Which lines of the data contain the string "AGND"? Copy every one.

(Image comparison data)
○ ○ ○

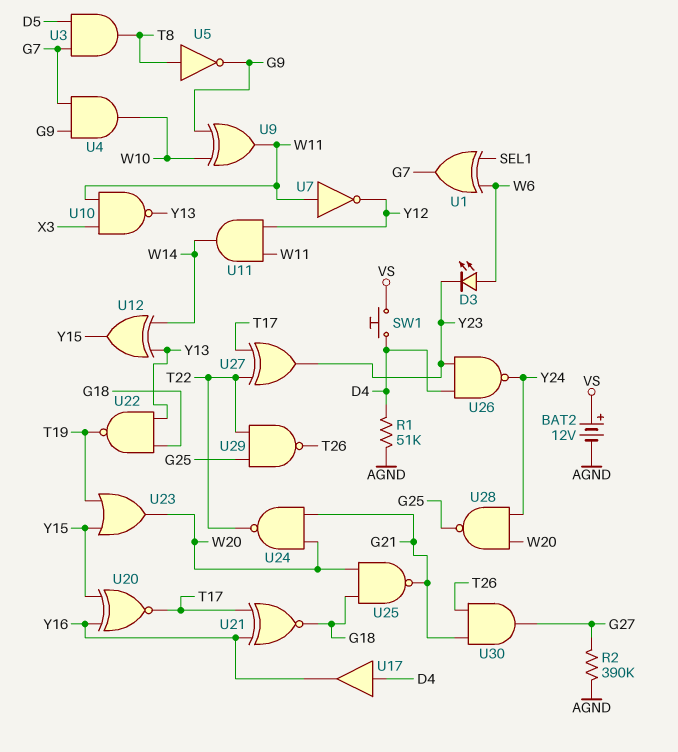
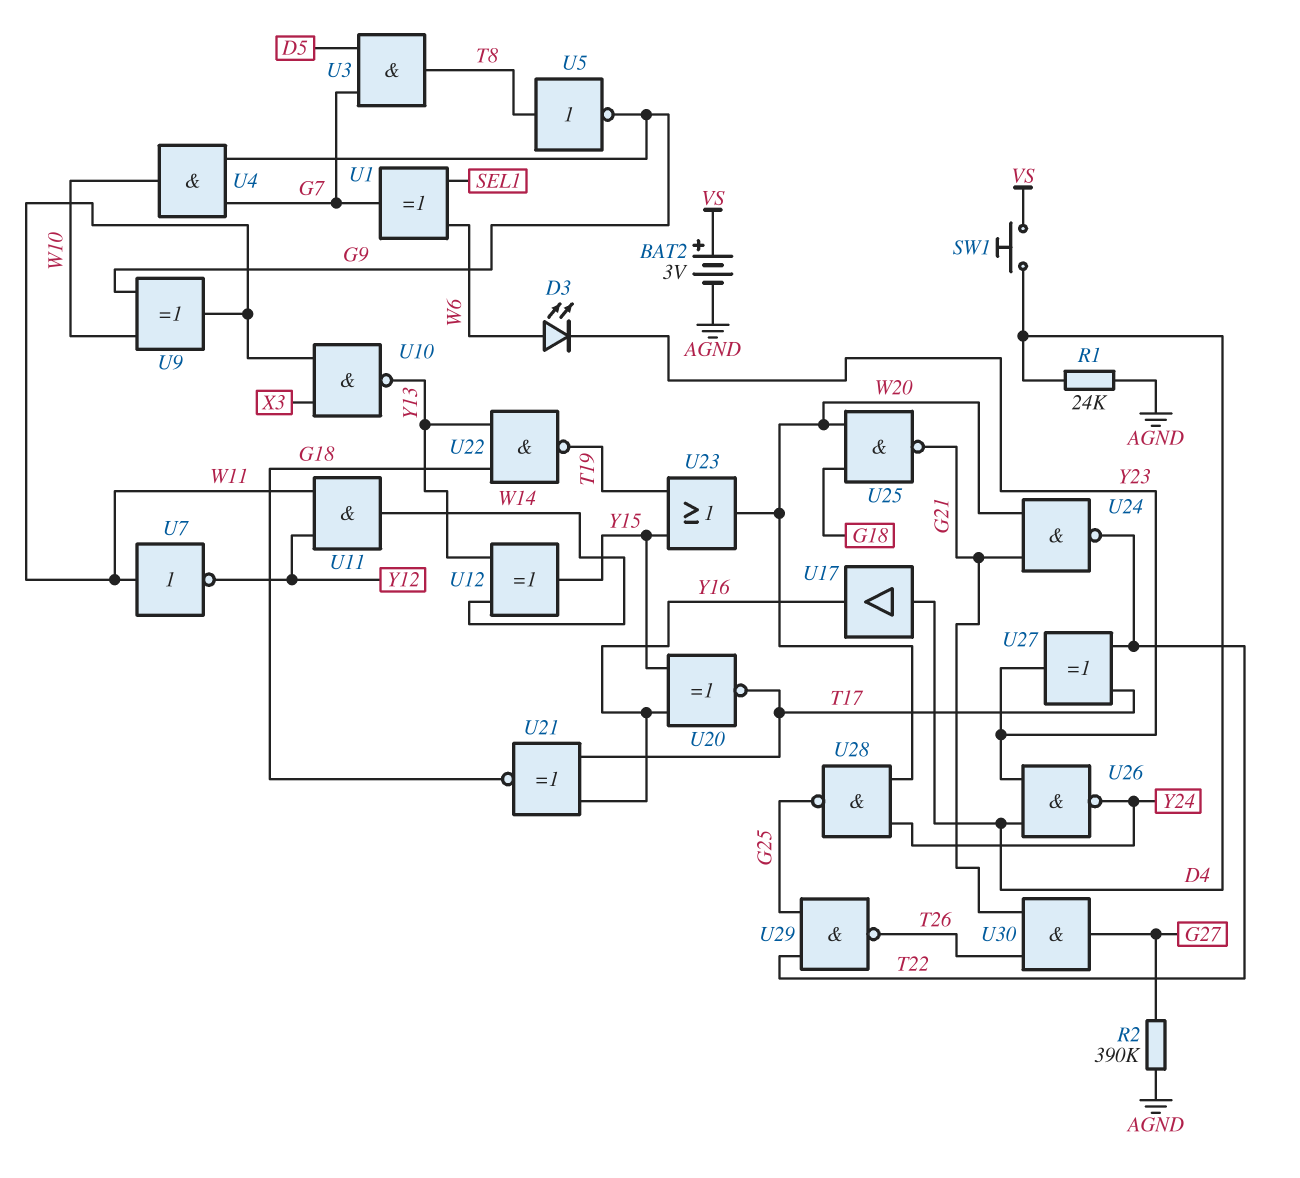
BAT2: 12V (plus VS, minus AGND) -> 3V (plus VS, minus AGND)
R1: 51k (AGND, D4) -> 24k (AGND, D4)

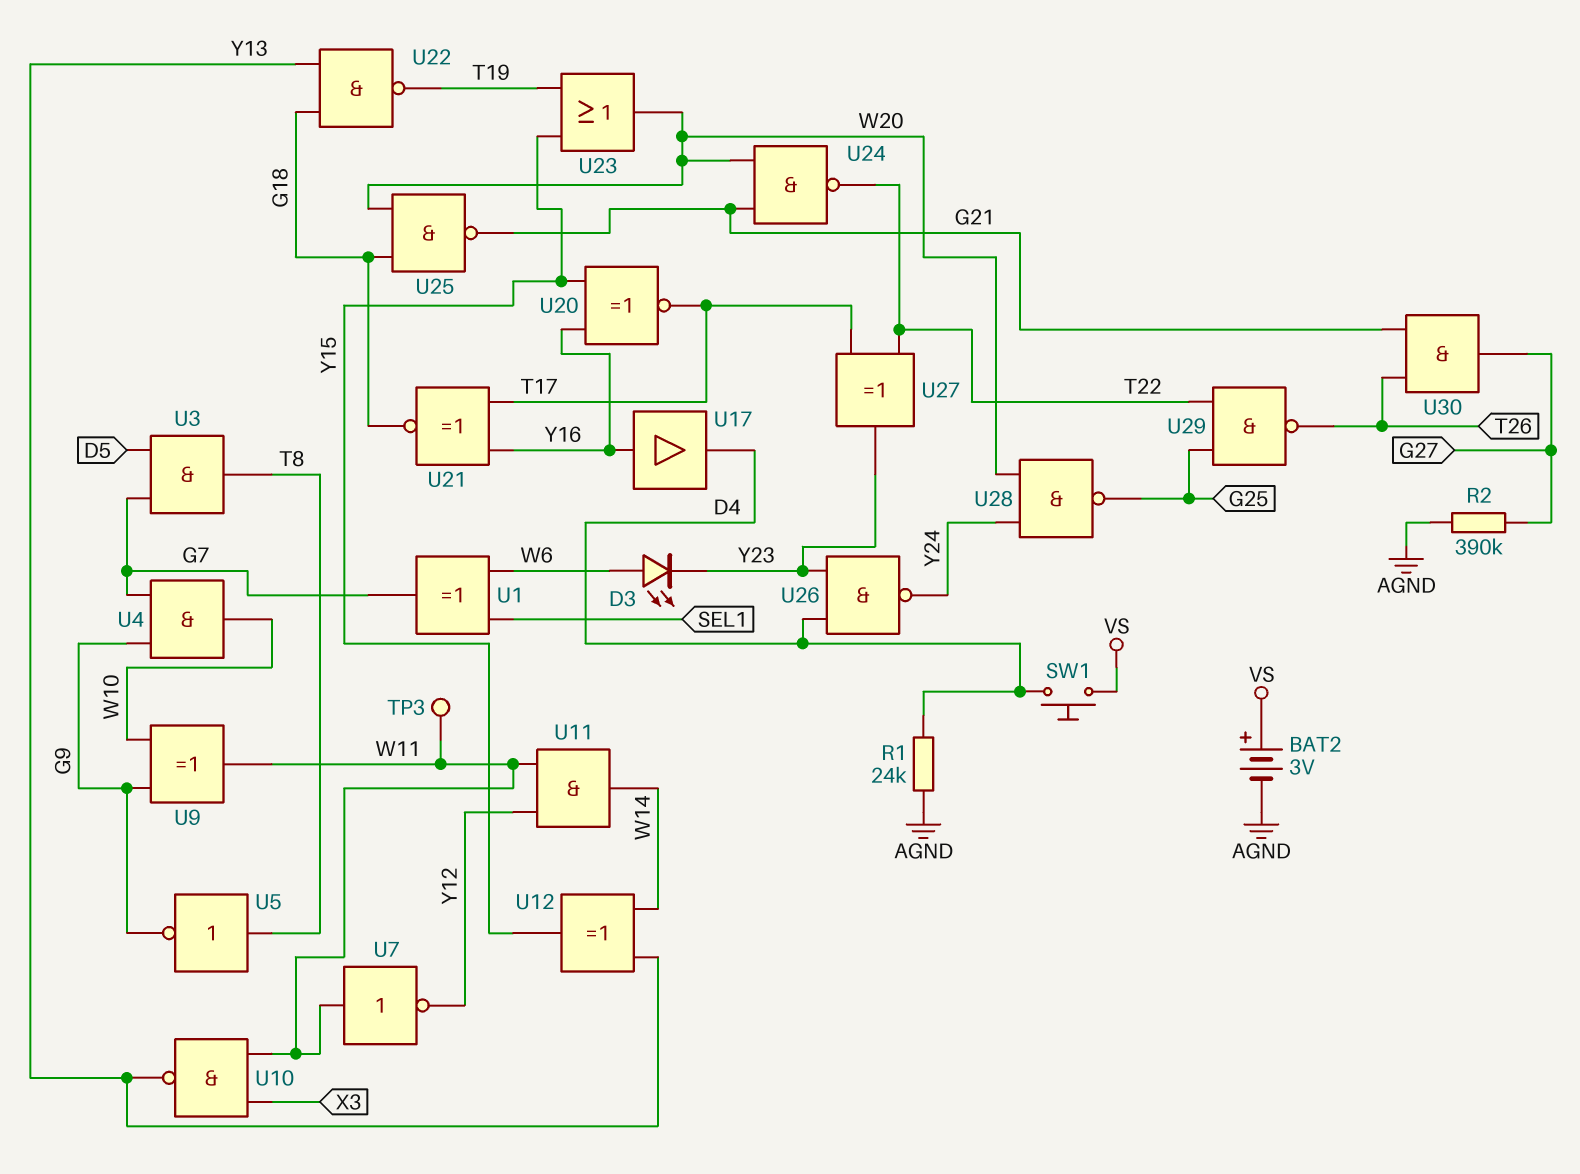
TP3: none -> test point (W11)
U17: buffer (in D4, out Y16) -> buffer (in Y16, out D4)

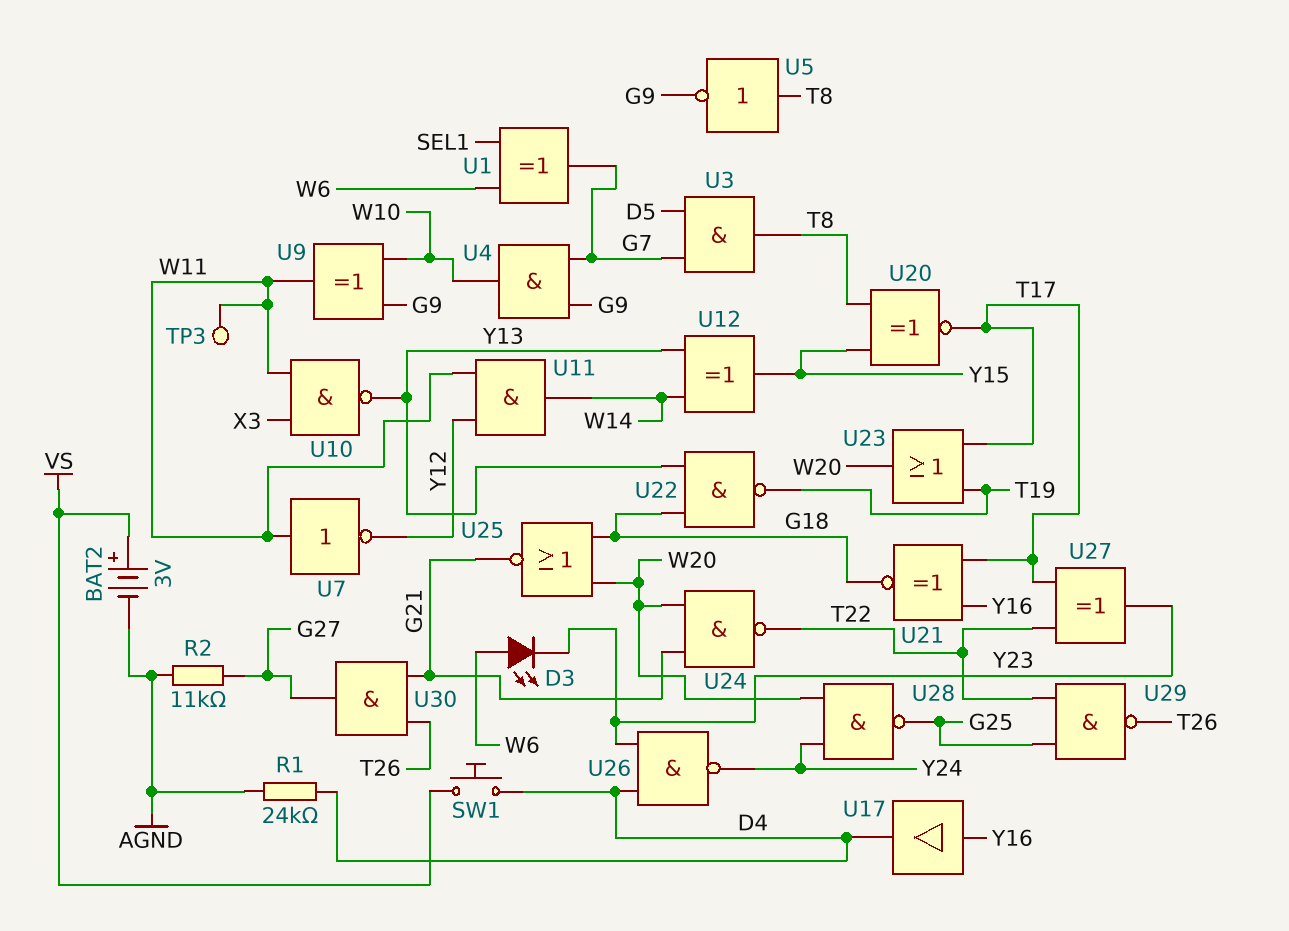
R2: 390k (AGND, G27) -> 11k (AGND, G27)
U20: XNOR (in Y15, in Y16, out T17) -> XNOR (in T8, in Y15, out T17)
U23: OR (in T19, in Y15, out W20) -> OR (in T17, in T19, out W20)
U25: NAND (in G18, in W20, out G21) -> NOR (in G18, in W20, out G21)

○ ○ ○

§ **SOLUTION FOR THIS TASK**:
BAT2: 12V (plus VS, minus AGND) -> 3V (plus VS, minus AGND)
R1: 51k (AGND, D4) -> 24k (AGND, D4)
R2: 390k (AGND, G27) -> 11k (AGND, G27)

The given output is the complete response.